■ Work order ■
Tell me how many lines in the entries below contain the word "left"; reply with the number and nothing else.

(Spatial reasoning data)

=======

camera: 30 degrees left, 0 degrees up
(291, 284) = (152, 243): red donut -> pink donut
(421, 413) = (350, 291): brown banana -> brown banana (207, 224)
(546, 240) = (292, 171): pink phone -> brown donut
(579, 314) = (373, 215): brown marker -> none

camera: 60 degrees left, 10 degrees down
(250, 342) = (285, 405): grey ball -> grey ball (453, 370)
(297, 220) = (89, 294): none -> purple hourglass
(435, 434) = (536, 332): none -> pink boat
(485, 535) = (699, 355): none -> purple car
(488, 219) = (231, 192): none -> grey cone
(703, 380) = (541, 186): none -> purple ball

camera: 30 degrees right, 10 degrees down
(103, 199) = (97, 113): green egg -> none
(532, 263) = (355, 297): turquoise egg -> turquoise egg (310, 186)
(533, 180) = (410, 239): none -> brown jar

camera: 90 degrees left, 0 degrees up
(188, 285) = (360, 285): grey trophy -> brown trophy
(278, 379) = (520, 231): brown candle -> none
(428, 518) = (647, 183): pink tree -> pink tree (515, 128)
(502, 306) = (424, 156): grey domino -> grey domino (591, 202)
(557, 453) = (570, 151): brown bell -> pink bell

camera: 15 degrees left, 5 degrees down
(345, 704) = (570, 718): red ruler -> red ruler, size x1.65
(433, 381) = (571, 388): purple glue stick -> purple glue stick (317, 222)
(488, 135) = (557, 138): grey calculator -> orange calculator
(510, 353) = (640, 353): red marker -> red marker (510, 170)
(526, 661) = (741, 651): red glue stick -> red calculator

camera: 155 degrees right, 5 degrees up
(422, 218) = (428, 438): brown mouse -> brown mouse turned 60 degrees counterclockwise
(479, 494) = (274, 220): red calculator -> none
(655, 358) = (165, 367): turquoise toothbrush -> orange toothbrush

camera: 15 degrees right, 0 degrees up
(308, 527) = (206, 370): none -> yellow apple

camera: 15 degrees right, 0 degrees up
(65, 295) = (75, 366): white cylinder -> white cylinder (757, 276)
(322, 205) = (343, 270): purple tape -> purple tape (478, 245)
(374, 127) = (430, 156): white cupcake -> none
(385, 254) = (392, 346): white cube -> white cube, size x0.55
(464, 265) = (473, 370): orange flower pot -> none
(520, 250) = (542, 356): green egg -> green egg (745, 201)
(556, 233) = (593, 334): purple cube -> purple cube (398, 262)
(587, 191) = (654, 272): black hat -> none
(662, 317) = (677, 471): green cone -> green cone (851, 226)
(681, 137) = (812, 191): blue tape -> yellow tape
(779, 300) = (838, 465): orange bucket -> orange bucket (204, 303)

=======

■ Solution ■
4